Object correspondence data

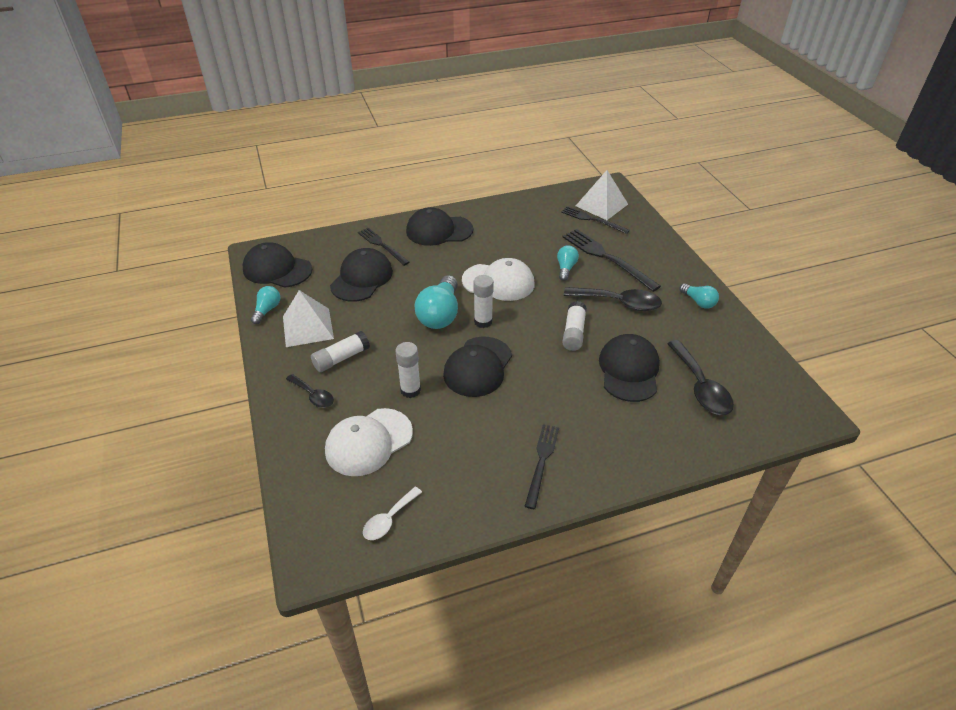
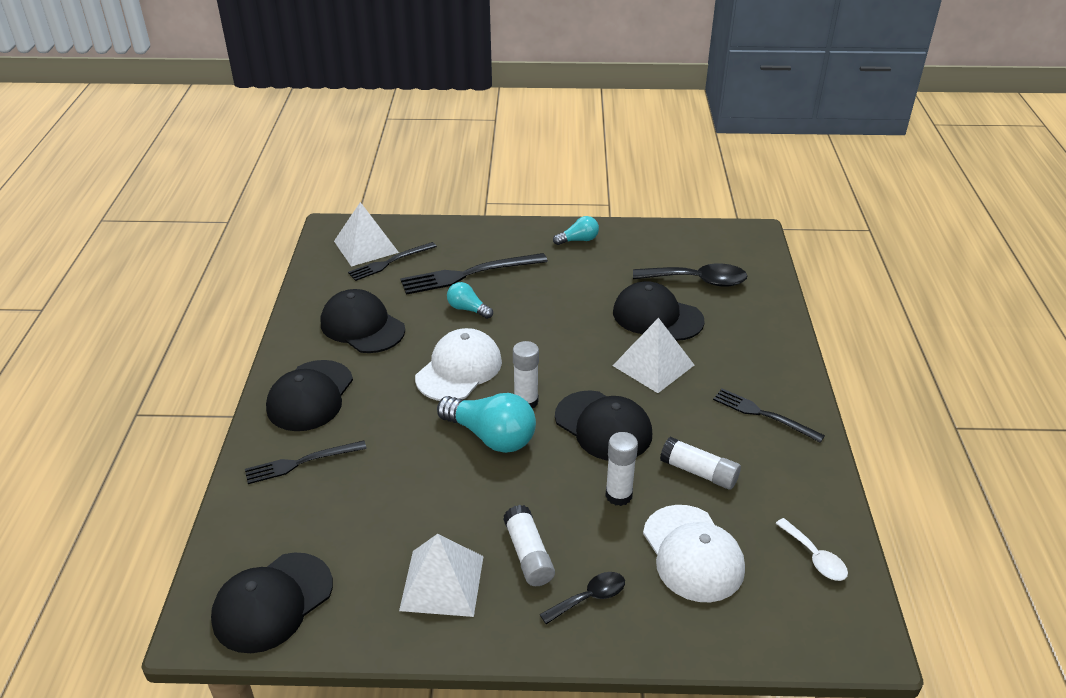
camera: 70 degrees left, 5 degrees down
turquoise light bulb [251,286,280,324] -> none
black cap [330,248,393,302] -> black cap moved to [321,289,405,353]
white glue stick [562,301,587,351] -> white glue stick moved to [660,437,741,490]
black spoon [564,287,662,311] -> none
none -> white pyramid [612,318,694,393]

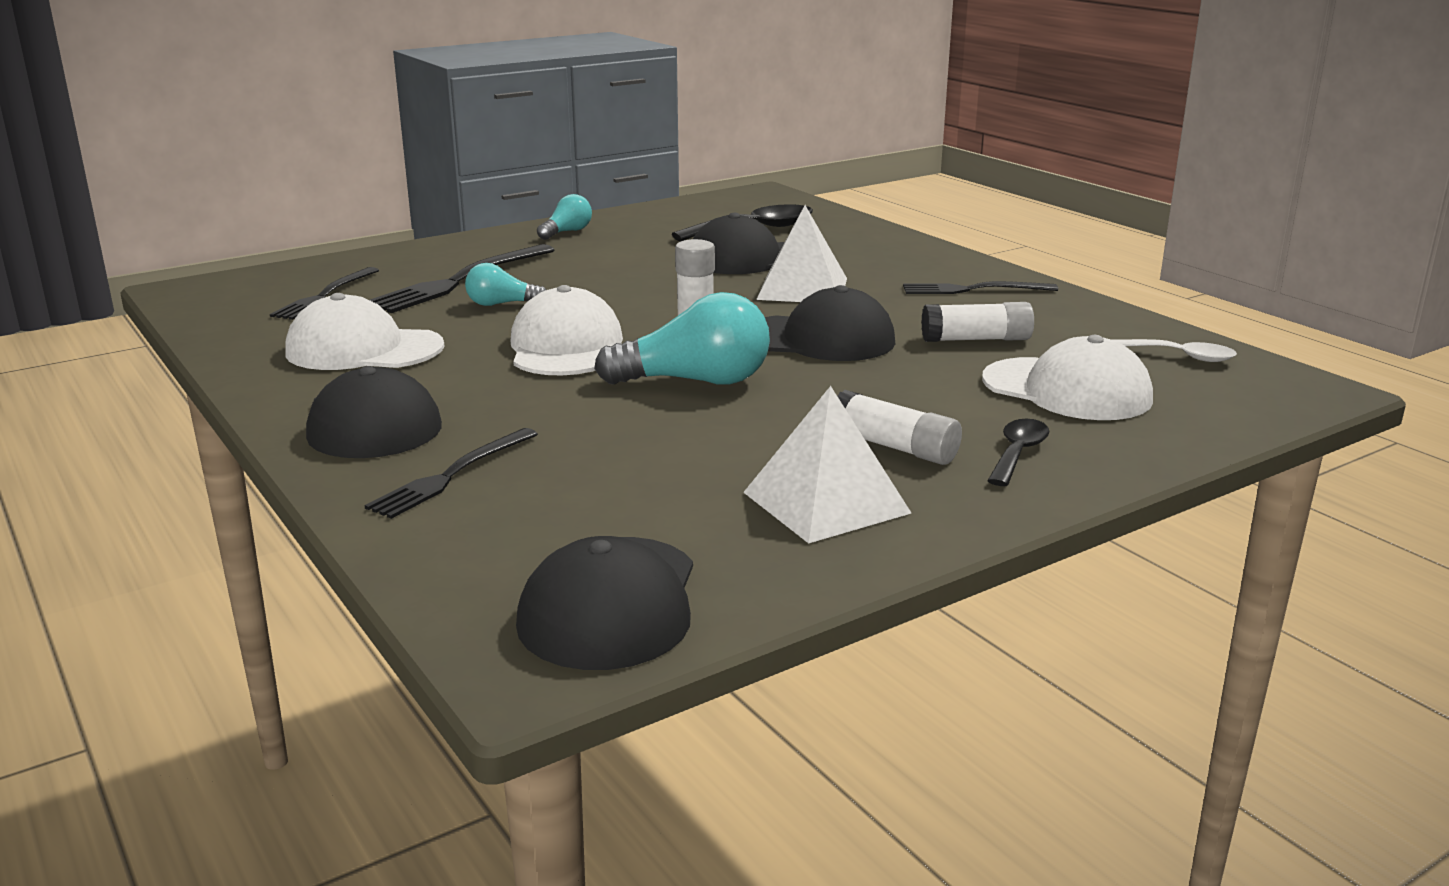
camera: 35 degrees left, 15 degrees down
black cap [321,289,405,353] -> white cap [285,293,444,370]
white pyramid [334,202,399,267] -> none
white glue stick [605,432,638,506] -> none

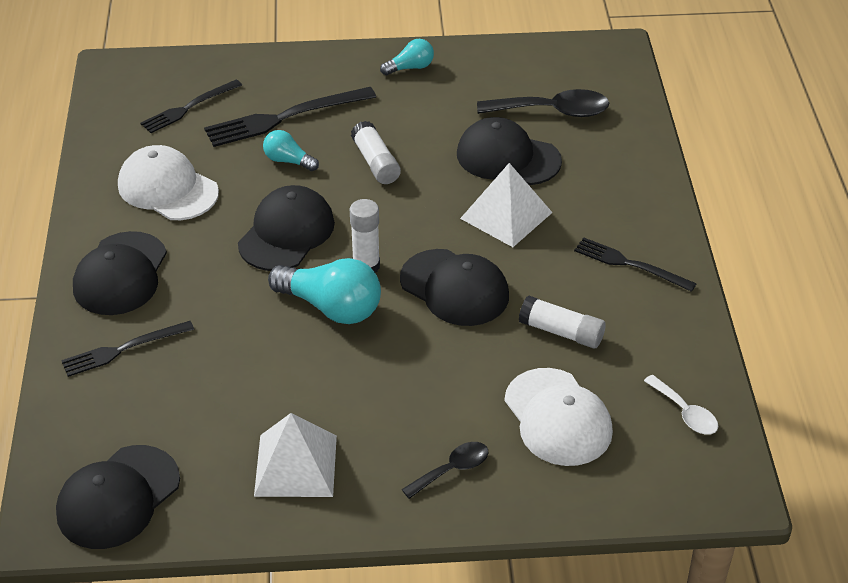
camera: 30 degrees right, 20 degrees up
white cap [510,285,623,375] -> black cap [238,185,335,271]
white glue stick [837,390,962,465] -> white glue stick moved to [351,121,401,184]

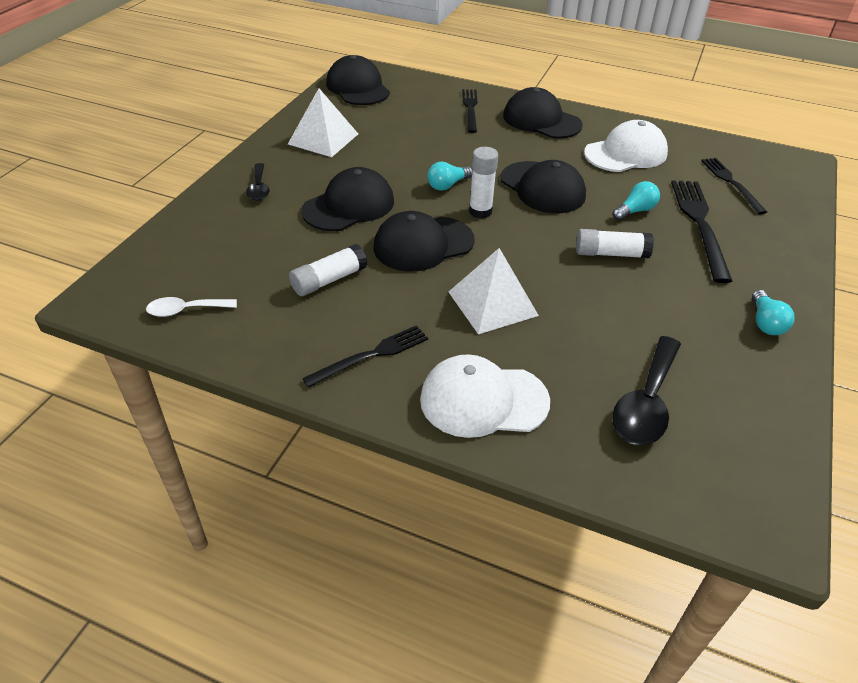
camera: 115 degrees right, 0 degrees up
turquoise light bulb [268,258,381,324] -> turquoise light bulb [427,161,472,191], size x0.55
black cap [457,117,562,185] -> black cap moved to [301,167,394,231]
white cap [504,368,613,466] -> white cap moved to [420,354,550,438]

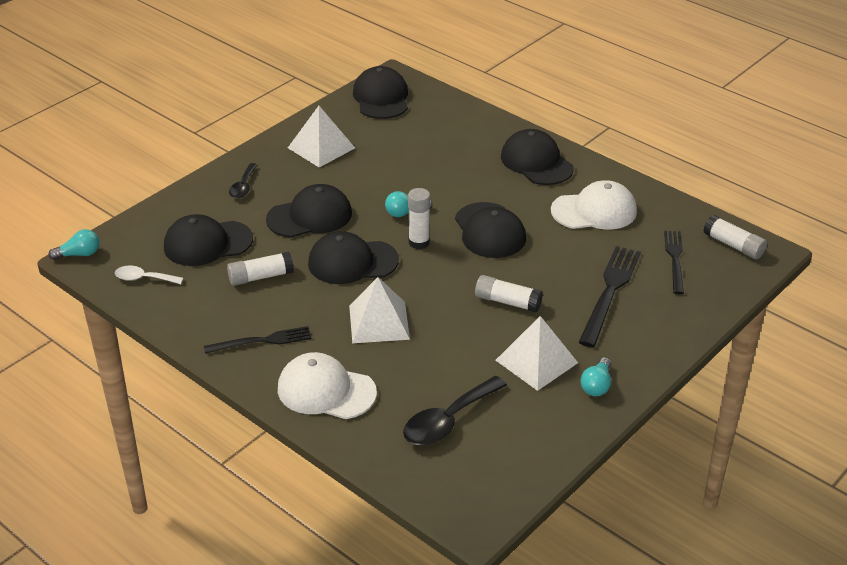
camera: 20 degrees right, 5 degrees down
black fork [462,89,477,133] -> none
turquoise light bulb [613,181,660,220] -> turquoise light bulb moved to [48,229,99,260]
none -> black cap [164,214,253,266]
none -> white pyramid [495,316,578,391]
none -> white glue stick [704,215,767,259]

Your task =
Only one stretch of the entries above is needed: the lines from the one containing "white glue stick [837,390,962,465]" through the one containing "none -> black cap [164,214,253,266]". Copy it exactly, without the pictures.

Written response =
white glue stick [837,390,962,465] -> white glue stick moved to [351,121,401,184]

camera: 115 degrees right, 0 degrees up
turquoise light bulb [268,258,381,324] -> turquoise light bulb [427,161,472,191], size x0.55
black cap [457,117,562,185] -> black cap moved to [301,167,394,231]
white cap [504,368,613,466] -> white cap moved to [420,354,550,438]

camera: 20 degrees right, 5 degrees down
black fork [462,89,477,133] -> none
turquoise light bulb [613,181,660,220] -> turquoise light bulb moved to [48,229,99,260]
none -> black cap [164,214,253,266]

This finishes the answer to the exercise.